TASK STATEMENT → The range to reproduce runs from the line containing "R3: 33k (+9V, GND) -> 33k (+9V, ADC)" through the last line of the listing below; give exactly those lines and no others.
━━━━━ GIVEN RECORDS
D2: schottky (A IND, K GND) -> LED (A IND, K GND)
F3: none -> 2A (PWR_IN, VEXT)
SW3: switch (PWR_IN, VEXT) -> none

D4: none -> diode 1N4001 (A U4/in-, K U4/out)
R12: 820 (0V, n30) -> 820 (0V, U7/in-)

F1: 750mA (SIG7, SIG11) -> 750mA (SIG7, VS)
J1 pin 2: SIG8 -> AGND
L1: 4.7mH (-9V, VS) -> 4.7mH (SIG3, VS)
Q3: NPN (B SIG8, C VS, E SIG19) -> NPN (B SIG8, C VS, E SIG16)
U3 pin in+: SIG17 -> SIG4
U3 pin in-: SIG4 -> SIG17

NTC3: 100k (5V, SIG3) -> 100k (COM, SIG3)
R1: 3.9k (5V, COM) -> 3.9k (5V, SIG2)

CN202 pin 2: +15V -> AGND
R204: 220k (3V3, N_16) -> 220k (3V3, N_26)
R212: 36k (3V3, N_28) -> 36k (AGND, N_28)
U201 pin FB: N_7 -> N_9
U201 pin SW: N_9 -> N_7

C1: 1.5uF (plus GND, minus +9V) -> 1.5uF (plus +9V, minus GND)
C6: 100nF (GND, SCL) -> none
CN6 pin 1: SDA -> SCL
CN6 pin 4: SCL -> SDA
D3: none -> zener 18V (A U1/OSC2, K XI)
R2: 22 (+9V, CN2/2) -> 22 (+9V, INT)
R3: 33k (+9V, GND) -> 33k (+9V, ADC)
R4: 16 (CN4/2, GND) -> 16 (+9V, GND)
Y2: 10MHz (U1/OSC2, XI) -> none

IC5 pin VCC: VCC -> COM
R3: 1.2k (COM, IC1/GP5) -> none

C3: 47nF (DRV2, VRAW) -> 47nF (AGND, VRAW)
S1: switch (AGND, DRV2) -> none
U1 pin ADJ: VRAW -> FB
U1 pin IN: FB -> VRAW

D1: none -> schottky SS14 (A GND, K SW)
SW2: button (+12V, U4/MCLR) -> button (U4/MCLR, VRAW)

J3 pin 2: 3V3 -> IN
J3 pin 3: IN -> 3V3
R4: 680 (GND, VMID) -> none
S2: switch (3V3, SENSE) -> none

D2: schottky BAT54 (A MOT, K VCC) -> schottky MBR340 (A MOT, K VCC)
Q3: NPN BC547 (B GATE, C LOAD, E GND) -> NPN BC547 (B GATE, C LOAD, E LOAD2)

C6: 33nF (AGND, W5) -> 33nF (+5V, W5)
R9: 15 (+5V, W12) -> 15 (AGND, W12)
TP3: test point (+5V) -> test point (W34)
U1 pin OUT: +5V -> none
━━━━━━━━━━
SOLUTION FOR THIS TASK →
R3: 33k (+9V, GND) -> 33k (+9V, ADC)
R4: 16 (CN4/2, GND) -> 16 (+9V, GND)
Y2: 10MHz (U1/OSC2, XI) -> none

IC5 pin VCC: VCC -> COM
R3: 1.2k (COM, IC1/GP5) -> none

C3: 47nF (DRV2, VRAW) -> 47nF (AGND, VRAW)
S1: switch (AGND, DRV2) -> none
U1 pin ADJ: VRAW -> FB
U1 pin IN: FB -> VRAW

D1: none -> schottky SS14 (A GND, K SW)
SW2: button (+12V, U4/MCLR) -> button (U4/MCLR, VRAW)

J3 pin 2: 3V3 -> IN
J3 pin 3: IN -> 3V3
R4: 680 (GND, VMID) -> none
S2: switch (3V3, SENSE) -> none

D2: schottky BAT54 (A MOT, K VCC) -> schottky MBR340 (A MOT, K VCC)
Q3: NPN BC547 (B GATE, C LOAD, E GND) -> NPN BC547 (B GATE, C LOAD, E LOAD2)

C6: 33nF (AGND, W5) -> 33nF (+5V, W5)
R9: 15 (+5V, W12) -> 15 (AGND, W12)
TP3: test point (+5V) -> test point (W34)
U1 pin OUT: +5V -> none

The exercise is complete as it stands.